Start of THE RECORDS
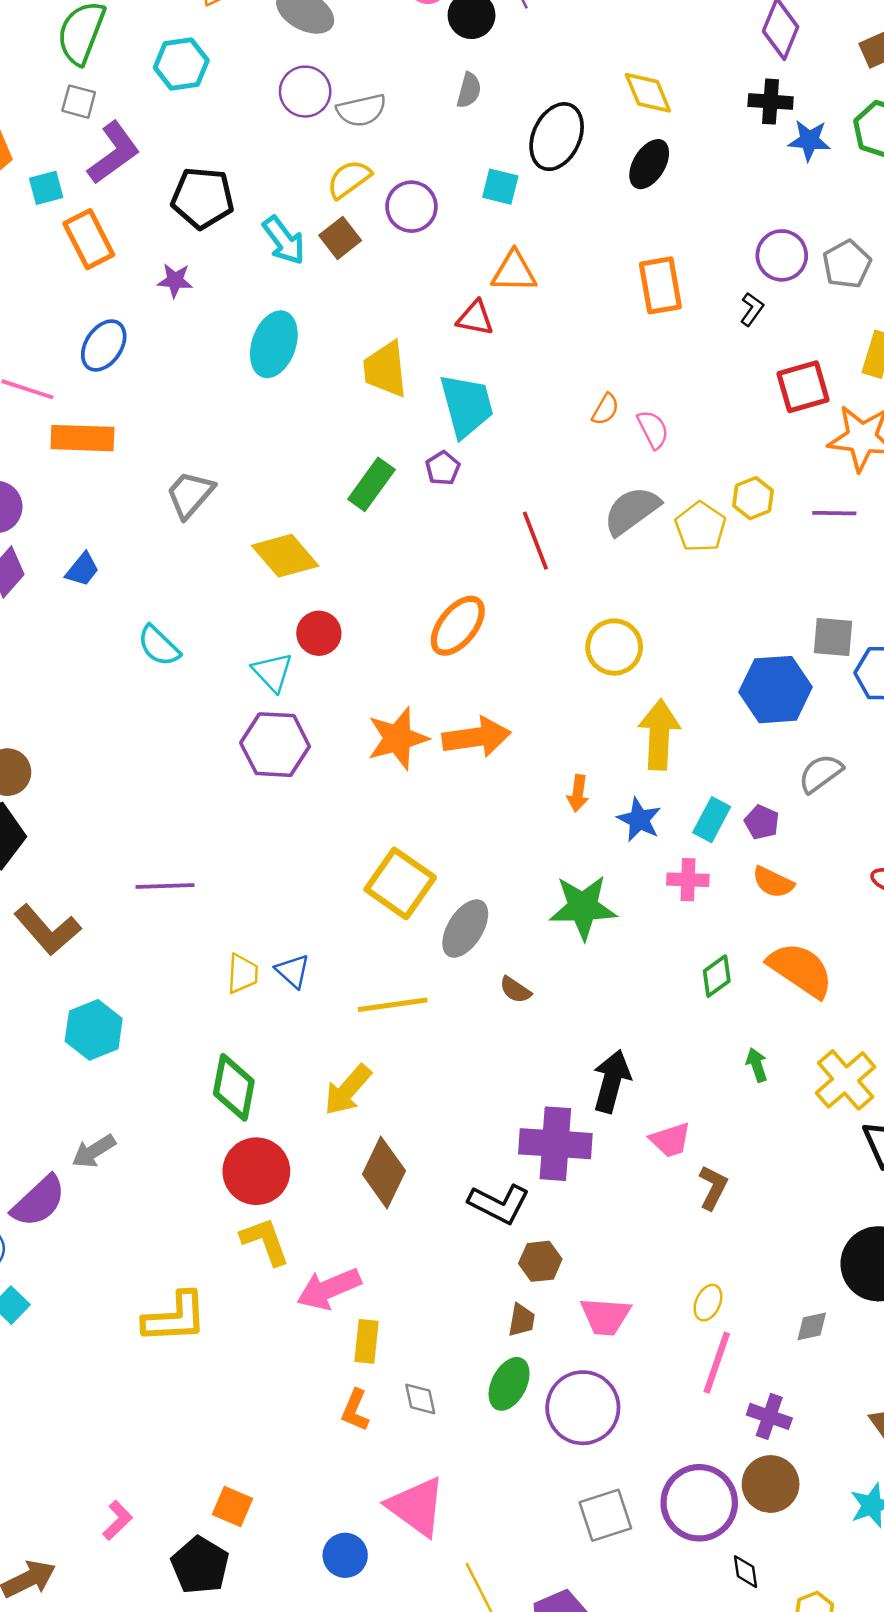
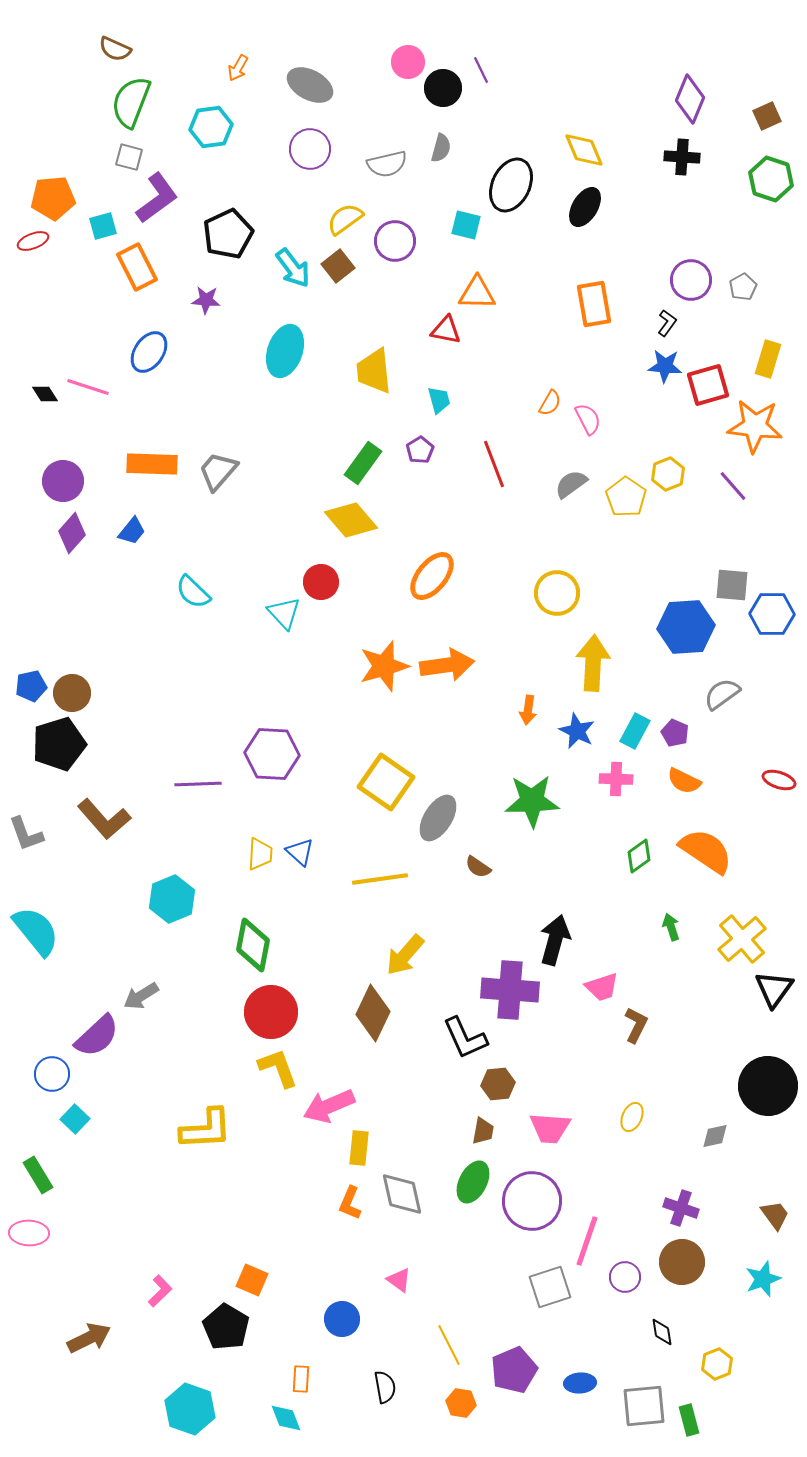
gray semicircle: (361, 110) -> (387, 164), moved
blue star: (809, 140) -> (665, 366), moved
black pentagon: (203, 198) -> (228, 234), turned -30
gray pentagon: (847, 264) -> (743, 287), size x0.7
cyan trapezoid: (467, 406) -> (439, 400), size x0.5
orange rectangle: (82, 438) -> (152, 464), moved
gray semicircle: (632, 511) -> (571, 484), size x0.7
purple line: (834, 513) -> (733, 486), turned 48
red line: (535, 541) -> (494, 464), moved
yellow diamond: (285, 556) -> (351, 520), moved
purple hexagon: (275, 745) -> (272, 754), moved
cyan hexagon: (94, 1030) -> (172, 899), moved
yellow arrow: (348, 1090) -> (405, 955), moved
black L-shape: (499, 1204) -> (465, 1038), turned 39
pink line: (717, 1363) -> (587, 1241), moved
gray diamond: (420, 1399) -> (402, 1194), size x1.6
purple circle: (699, 1503) -> (625, 1277), size x0.5
pink triangle: (416, 1507) -> (399, 1280), size x0.5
End of THE RECORDS
**EXERCISE:**
Using the entries above, return each line that includes the word "pink".

**RESPONSE TO THIS TASK:**
pink line: (717, 1363) -> (587, 1241), moved
pink triangle: (416, 1507) -> (399, 1280), size x0.5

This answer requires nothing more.